> _Task statement_
Copy every line that contains the string "marron" from the entries below.
::: Extracted entries
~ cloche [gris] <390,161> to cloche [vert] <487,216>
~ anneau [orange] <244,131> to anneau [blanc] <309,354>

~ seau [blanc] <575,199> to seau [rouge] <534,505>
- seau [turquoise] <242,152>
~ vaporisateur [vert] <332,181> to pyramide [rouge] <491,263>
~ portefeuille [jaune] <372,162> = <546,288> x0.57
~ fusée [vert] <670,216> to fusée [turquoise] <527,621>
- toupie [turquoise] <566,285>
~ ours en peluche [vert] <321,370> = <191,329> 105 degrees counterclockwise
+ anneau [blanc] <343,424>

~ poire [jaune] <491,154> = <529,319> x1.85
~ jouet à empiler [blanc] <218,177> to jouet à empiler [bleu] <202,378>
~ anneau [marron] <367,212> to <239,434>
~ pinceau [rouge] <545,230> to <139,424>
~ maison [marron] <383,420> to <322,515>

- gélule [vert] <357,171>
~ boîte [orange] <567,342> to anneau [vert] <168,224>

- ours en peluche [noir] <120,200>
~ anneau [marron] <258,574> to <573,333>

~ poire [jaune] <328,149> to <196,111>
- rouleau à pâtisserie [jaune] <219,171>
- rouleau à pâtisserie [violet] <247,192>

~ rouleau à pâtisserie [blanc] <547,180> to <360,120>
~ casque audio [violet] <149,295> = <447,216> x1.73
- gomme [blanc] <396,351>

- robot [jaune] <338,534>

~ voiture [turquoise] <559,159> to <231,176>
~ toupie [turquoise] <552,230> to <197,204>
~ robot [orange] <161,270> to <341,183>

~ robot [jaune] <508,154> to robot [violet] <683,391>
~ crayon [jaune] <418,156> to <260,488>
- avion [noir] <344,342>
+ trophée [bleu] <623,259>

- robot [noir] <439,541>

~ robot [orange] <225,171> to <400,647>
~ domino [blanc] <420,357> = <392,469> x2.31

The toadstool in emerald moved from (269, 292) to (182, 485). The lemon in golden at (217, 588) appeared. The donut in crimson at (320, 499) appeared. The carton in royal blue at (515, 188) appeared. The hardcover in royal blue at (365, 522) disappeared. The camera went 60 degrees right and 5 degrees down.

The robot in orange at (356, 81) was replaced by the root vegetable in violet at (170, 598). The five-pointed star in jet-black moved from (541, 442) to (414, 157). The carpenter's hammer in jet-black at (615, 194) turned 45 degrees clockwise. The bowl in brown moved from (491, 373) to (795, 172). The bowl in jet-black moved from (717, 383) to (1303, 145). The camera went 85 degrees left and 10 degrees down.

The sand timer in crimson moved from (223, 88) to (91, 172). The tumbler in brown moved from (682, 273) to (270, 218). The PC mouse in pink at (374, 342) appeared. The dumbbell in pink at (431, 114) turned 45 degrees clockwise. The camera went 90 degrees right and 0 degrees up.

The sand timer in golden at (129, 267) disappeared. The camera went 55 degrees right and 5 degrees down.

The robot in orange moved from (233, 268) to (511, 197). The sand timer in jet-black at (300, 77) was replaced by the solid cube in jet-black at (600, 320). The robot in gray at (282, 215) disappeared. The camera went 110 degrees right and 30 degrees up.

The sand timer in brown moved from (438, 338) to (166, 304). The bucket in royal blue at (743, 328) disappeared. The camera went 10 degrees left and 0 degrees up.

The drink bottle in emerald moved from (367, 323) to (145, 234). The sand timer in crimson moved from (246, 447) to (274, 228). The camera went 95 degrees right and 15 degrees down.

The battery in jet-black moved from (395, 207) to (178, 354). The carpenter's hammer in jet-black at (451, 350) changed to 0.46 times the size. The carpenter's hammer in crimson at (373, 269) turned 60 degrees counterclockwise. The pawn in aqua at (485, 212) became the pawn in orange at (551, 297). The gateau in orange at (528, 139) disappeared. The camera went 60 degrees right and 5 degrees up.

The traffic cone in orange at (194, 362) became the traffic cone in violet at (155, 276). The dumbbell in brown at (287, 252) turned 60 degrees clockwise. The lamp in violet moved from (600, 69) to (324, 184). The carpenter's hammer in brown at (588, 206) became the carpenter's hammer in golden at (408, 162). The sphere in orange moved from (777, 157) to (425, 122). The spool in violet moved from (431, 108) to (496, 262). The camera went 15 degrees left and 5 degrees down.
::::::
> _Answer box_
~ anneau [marron] <367,212> to <239,434>
~ maison [marron] <383,420> to <322,515>
~ anneau [marron] <258,574> to <573,333>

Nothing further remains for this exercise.